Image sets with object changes
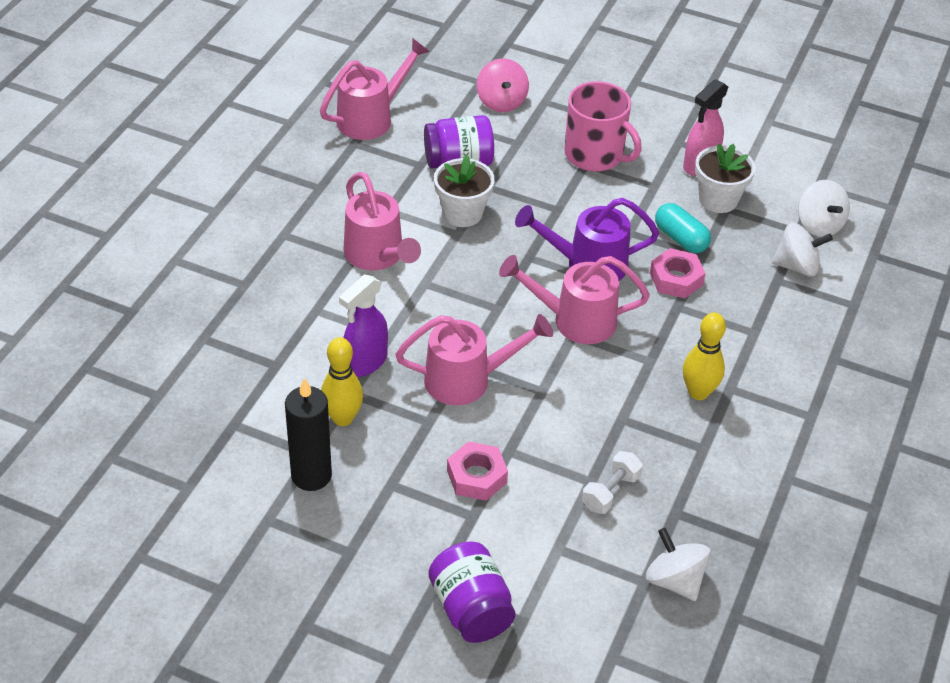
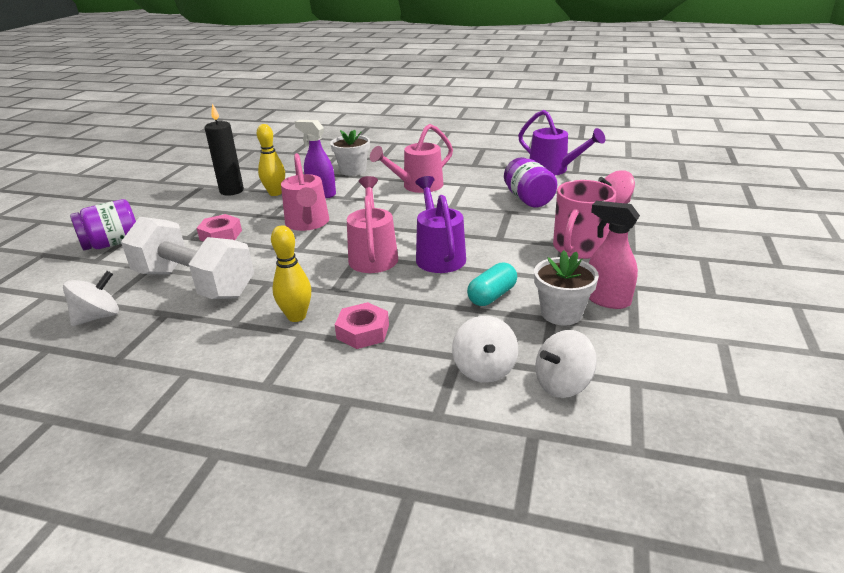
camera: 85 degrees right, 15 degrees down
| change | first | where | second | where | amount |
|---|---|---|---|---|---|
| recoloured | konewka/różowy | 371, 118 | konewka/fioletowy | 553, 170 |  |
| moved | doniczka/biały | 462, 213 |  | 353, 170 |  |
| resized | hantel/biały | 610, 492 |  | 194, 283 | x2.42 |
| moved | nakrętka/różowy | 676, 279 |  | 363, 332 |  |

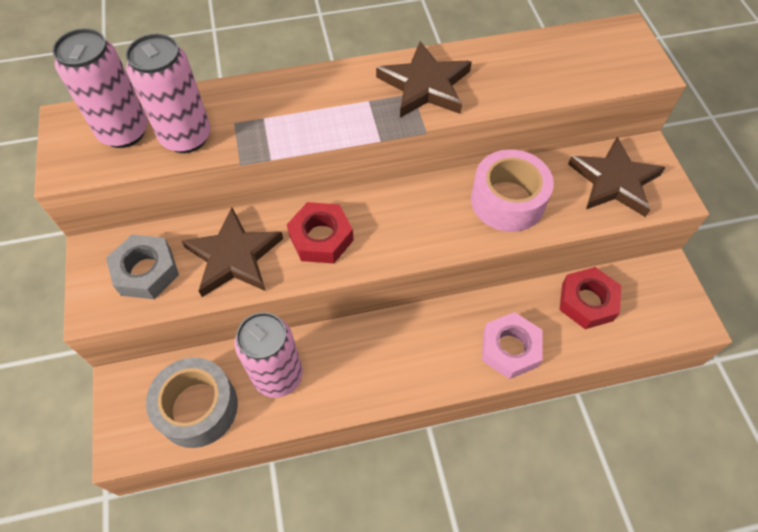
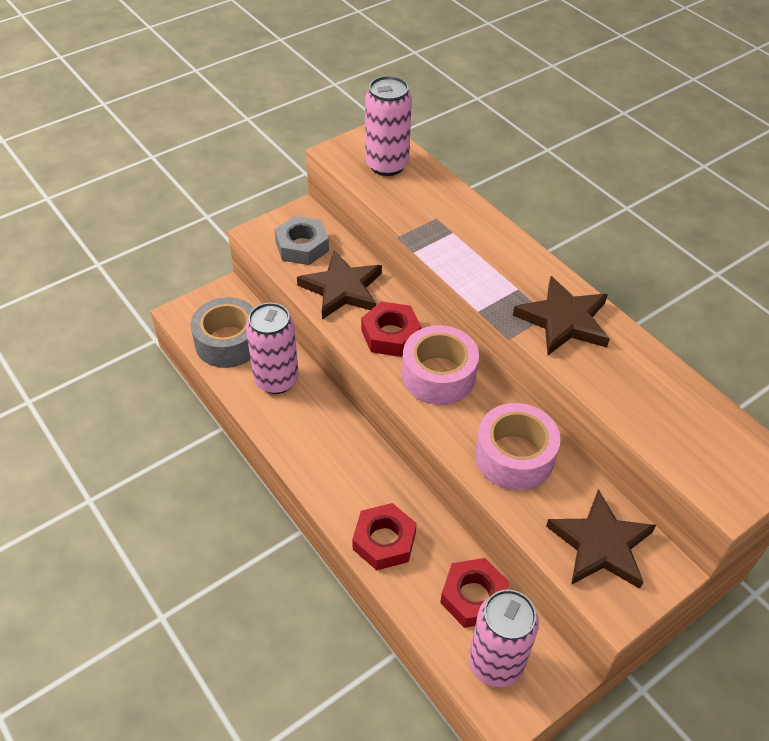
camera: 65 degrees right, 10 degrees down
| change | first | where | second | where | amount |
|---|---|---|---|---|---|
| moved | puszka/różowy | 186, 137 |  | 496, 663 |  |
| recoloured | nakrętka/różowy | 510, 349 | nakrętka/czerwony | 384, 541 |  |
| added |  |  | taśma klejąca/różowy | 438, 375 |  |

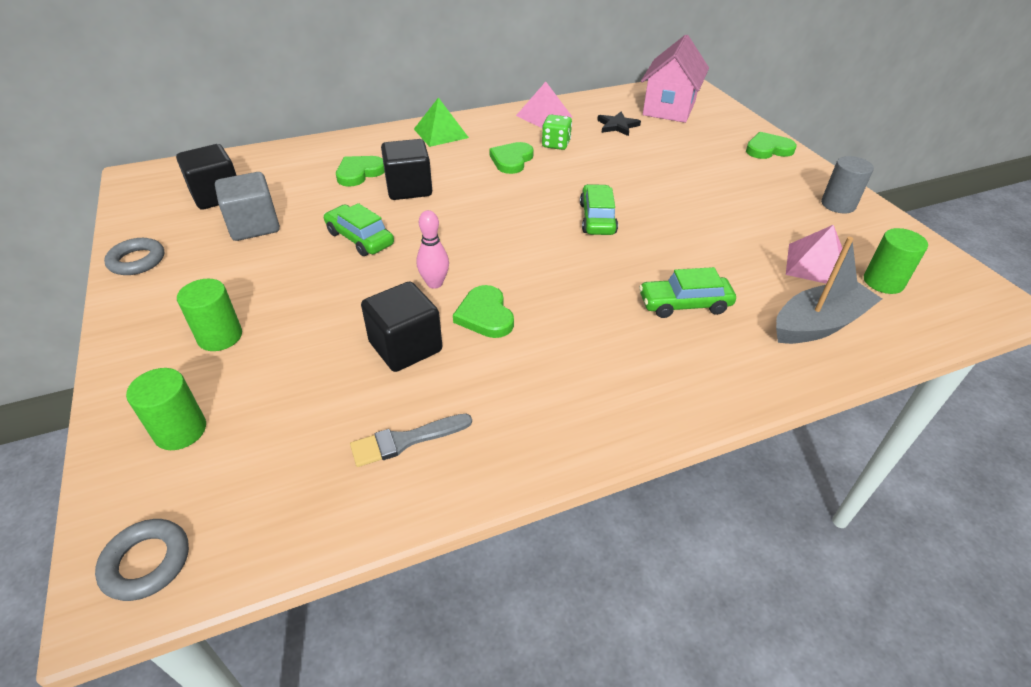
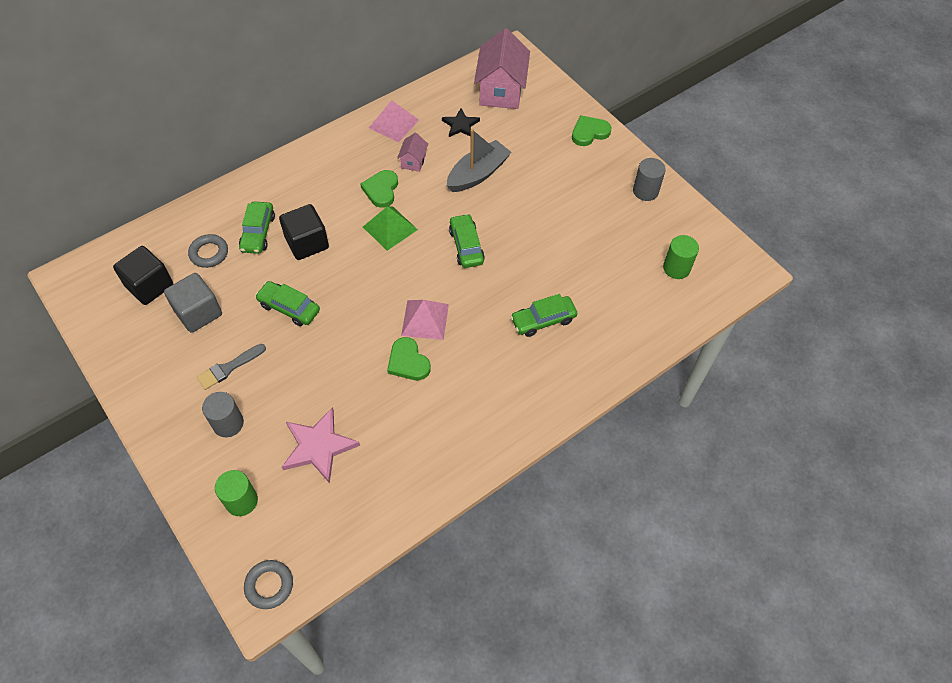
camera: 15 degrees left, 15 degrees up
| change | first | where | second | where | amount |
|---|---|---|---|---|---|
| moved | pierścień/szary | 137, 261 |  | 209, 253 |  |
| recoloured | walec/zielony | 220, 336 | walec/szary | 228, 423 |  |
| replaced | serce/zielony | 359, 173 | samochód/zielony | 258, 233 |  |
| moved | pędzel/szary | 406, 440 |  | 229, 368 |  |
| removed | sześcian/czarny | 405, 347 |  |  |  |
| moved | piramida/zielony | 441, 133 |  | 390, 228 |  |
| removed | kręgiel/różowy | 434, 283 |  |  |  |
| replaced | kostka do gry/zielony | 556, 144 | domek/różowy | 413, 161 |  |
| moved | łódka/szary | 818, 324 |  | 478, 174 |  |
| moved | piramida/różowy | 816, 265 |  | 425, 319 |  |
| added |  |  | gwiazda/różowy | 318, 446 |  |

**WORK TASK:** Go back to the lines above and output, exactly as they stand, the ones from the line containing "taśma klejąca/różowy |" to the line containing "moved | pędzel/szary". Leave all pictures behind.

**FINISHED TASK:**
| added |  |  | taśma klejąca/różowy | 438, 375 |  |

camera: 15 degrees left, 15 degrees up
| change | first | where | second | where | amount |
|---|---|---|---|---|---|
| moved | pierścień/szary | 137, 261 |  | 209, 253 |  |
| recoloured | walec/zielony | 220, 336 | walec/szary | 228, 423 |  |
| replaced | serce/zielony | 359, 173 | samochód/zielony | 258, 233 |  |
| moved | pędzel/szary | 406, 440 |  | 229, 368 |  |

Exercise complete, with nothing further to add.